───── Data for analysis
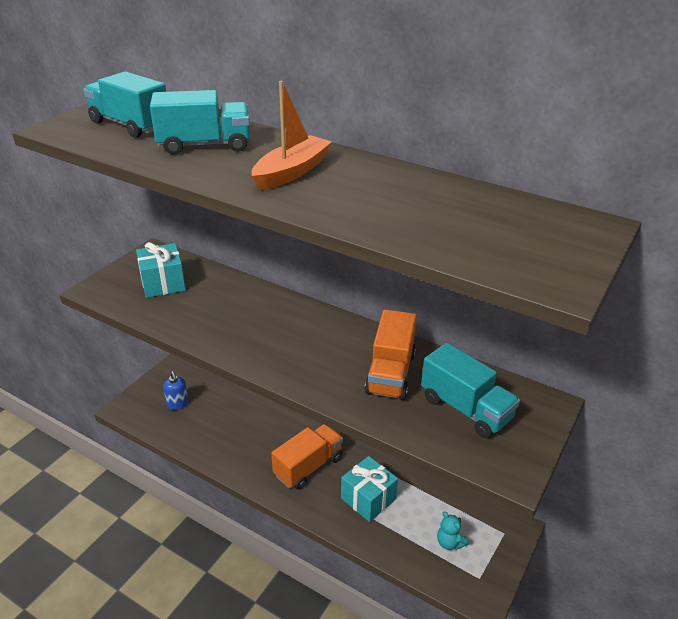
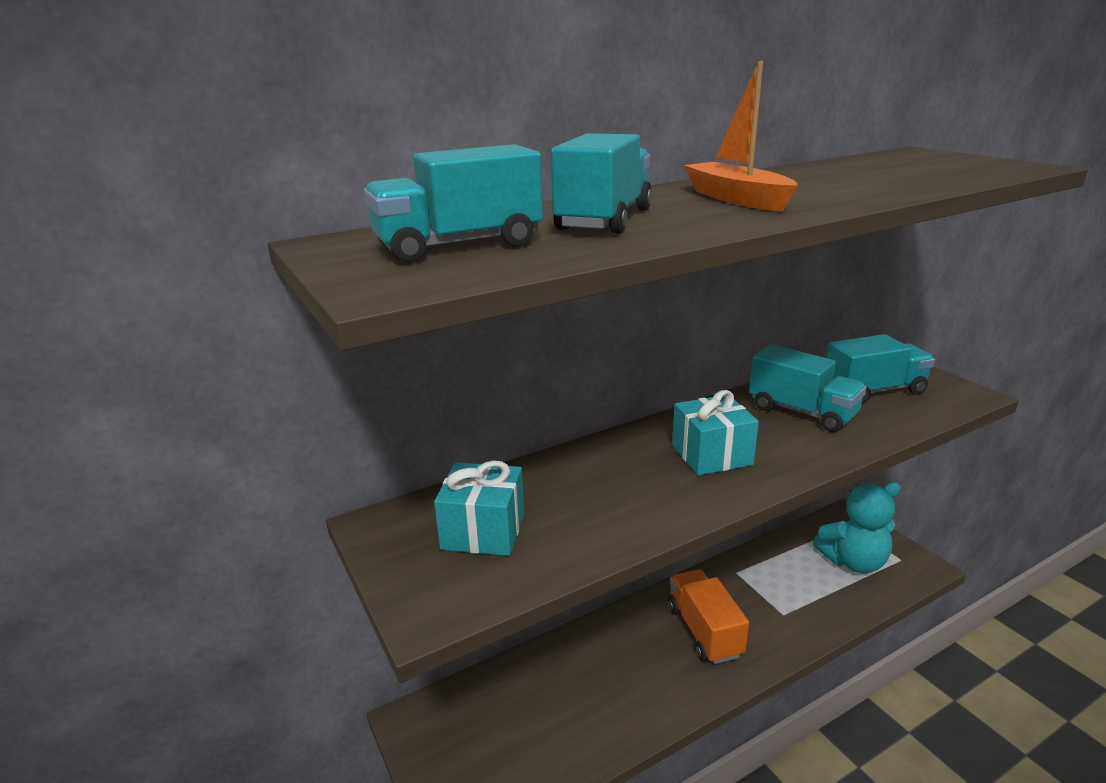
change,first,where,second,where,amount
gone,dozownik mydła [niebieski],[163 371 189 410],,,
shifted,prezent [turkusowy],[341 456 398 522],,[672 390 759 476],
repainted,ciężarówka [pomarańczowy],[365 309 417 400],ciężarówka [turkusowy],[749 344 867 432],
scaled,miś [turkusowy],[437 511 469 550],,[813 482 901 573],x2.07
──────────
Among the entries above, which lines include "turkusowy"? List them all.

shifted,prezent [turkusowy],[341 456 398 522],,[672 390 759 476],
repainted,ciężarówka [pomarańczowy],[365 309 417 400],ciężarówka [turkusowy],[749 344 867 432],
scaled,miś [turkusowy],[437 511 469 550],,[813 482 901 573],x2.07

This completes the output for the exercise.